Data section:
# # # # # # #

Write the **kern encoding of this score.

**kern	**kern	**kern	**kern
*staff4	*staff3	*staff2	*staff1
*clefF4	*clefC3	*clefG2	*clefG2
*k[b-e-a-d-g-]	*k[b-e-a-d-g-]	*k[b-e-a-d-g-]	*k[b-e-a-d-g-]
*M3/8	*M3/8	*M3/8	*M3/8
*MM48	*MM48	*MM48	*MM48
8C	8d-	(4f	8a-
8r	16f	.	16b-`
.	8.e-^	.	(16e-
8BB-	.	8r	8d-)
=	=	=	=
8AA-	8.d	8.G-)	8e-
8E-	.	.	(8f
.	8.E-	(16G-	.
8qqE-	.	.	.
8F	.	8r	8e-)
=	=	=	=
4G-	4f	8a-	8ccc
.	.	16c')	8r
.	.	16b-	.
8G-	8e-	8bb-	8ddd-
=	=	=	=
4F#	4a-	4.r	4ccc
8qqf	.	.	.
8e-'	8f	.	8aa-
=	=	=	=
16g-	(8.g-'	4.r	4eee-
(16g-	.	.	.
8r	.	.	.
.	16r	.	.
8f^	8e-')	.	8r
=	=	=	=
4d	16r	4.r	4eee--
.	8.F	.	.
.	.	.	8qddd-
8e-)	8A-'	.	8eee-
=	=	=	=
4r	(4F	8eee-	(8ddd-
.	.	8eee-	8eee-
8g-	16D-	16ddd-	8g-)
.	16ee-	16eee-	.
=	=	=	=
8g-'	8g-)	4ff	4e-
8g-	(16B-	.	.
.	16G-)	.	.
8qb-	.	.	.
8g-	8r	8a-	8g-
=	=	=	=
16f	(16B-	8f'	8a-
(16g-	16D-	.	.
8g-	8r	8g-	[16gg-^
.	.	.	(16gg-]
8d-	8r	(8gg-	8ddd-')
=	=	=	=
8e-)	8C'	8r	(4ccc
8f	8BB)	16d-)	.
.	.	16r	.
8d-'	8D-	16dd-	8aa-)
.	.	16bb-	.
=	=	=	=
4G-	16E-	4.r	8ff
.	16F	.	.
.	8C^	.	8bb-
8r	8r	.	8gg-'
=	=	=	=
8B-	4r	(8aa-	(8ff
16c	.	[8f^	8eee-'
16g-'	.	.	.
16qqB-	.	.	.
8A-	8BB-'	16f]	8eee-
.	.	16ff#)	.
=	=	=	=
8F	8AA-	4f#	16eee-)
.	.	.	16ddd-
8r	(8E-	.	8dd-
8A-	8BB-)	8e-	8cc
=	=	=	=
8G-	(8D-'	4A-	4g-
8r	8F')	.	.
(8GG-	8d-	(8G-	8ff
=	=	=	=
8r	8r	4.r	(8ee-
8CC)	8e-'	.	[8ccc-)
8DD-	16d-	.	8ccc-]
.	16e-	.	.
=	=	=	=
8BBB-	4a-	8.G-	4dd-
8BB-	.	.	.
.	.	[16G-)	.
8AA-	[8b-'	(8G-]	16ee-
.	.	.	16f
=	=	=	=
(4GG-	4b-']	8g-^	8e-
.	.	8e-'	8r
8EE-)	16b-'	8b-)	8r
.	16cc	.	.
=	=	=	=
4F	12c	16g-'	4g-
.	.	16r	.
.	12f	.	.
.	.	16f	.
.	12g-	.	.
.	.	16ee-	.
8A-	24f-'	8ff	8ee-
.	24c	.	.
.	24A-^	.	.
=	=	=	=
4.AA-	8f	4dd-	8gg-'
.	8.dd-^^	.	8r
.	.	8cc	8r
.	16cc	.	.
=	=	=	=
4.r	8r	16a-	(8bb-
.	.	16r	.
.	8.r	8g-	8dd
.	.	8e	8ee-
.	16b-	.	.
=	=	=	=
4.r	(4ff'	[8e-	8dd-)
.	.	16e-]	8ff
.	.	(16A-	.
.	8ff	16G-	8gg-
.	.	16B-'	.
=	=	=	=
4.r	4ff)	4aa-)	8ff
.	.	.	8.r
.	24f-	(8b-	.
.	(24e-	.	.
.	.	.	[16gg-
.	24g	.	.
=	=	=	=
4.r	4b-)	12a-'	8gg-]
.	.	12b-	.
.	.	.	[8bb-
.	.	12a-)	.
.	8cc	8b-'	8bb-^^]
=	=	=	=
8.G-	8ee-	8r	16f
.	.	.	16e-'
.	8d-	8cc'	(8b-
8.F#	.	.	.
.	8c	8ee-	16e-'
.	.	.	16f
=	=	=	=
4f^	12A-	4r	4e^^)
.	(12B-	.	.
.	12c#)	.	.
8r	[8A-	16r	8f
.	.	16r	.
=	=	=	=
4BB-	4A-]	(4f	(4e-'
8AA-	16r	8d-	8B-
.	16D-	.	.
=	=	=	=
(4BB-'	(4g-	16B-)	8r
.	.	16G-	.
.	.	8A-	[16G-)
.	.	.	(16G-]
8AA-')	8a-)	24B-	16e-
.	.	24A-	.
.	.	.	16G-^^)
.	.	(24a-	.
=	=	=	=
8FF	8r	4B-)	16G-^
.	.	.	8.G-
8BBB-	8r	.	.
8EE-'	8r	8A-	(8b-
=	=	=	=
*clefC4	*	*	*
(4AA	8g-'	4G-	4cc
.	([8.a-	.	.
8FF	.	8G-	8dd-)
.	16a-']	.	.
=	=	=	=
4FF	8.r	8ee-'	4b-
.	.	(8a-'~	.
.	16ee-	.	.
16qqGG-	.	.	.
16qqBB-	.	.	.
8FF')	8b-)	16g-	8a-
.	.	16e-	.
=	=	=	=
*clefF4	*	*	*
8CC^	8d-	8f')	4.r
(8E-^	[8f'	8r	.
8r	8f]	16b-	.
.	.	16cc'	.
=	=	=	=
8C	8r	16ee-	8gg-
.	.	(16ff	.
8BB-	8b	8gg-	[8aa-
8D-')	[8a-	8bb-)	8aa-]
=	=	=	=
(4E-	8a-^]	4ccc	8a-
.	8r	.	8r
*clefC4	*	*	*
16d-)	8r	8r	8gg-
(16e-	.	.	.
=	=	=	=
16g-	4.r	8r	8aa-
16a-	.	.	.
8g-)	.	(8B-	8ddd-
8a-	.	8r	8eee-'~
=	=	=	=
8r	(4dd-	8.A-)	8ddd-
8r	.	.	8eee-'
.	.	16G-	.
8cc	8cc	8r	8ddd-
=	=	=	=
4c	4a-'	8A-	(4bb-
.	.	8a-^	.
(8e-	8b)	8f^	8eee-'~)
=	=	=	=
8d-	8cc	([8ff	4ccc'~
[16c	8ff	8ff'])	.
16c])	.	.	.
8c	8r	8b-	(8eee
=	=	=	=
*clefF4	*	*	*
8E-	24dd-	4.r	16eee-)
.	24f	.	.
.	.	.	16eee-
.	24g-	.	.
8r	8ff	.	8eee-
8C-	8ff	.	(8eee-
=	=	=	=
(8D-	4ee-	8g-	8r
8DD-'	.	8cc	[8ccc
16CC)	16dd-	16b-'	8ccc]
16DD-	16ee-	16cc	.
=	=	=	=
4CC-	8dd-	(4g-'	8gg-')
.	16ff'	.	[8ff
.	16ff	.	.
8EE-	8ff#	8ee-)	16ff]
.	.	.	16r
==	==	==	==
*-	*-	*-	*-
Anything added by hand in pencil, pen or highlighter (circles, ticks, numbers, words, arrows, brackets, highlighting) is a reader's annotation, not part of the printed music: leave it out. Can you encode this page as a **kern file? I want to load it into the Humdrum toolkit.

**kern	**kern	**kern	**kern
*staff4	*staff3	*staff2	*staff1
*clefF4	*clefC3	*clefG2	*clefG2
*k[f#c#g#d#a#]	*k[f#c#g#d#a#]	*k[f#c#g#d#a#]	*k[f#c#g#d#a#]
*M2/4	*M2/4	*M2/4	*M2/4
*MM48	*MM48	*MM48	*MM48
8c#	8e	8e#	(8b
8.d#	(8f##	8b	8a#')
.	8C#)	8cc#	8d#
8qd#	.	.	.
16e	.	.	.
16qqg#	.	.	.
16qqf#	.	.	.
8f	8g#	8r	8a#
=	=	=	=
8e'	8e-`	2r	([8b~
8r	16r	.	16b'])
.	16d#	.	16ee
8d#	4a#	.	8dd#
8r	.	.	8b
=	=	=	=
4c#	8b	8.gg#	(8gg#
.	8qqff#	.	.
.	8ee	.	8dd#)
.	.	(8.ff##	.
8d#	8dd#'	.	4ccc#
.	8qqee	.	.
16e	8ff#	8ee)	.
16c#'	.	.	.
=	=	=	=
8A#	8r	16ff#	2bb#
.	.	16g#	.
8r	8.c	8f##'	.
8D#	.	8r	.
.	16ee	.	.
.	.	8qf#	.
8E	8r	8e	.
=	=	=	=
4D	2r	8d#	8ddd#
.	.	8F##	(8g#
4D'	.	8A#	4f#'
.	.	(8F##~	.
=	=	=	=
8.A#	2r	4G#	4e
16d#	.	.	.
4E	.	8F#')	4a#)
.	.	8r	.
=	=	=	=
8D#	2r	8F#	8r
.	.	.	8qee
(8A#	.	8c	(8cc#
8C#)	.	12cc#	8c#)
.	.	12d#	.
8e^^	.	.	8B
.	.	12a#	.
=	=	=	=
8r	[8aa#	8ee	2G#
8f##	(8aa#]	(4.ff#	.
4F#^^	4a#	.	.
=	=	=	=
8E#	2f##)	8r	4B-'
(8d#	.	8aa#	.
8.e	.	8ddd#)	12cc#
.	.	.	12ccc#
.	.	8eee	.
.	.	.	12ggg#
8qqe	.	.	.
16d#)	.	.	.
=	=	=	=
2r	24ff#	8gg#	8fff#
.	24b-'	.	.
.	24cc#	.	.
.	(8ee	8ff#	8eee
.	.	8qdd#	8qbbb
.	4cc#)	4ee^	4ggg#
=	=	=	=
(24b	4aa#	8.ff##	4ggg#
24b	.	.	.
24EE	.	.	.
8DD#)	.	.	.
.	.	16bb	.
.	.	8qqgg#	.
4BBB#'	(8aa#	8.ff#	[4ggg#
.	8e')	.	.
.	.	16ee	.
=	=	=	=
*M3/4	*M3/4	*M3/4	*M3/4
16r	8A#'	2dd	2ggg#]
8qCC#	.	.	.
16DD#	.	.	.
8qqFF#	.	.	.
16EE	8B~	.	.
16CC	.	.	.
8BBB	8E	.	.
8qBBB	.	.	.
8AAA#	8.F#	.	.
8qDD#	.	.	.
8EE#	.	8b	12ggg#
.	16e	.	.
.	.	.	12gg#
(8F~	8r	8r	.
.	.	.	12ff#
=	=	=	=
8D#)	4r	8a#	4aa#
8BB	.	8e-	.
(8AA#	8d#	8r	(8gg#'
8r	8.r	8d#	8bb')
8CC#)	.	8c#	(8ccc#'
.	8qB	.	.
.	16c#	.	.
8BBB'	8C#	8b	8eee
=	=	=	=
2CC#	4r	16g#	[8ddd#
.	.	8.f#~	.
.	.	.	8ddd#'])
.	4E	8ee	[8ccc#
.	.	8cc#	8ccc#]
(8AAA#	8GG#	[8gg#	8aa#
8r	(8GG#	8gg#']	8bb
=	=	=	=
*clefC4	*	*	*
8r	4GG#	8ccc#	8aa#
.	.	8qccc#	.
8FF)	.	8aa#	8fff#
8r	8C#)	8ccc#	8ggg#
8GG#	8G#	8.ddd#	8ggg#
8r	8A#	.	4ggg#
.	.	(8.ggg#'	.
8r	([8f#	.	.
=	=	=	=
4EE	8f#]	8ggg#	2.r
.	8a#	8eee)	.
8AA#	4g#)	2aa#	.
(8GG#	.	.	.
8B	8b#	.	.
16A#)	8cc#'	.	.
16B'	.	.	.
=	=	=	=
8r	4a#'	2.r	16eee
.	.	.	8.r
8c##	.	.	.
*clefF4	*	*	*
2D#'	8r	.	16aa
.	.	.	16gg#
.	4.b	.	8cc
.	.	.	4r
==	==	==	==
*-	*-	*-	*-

# # # # # # #

Instruction: From the data above, extract each line that contains the word "this".

Worked answer:
Write the **kern encoding of this score.
Anything added by hand in pencil, pen or highlighter (circles, ticks, numbers, words, arrows, brackets, highlighting) is a reader's annotation, not part of the printed music: leave it out. Can you encode this page as a **kern file? I want to load it into the Humdrum toolkit.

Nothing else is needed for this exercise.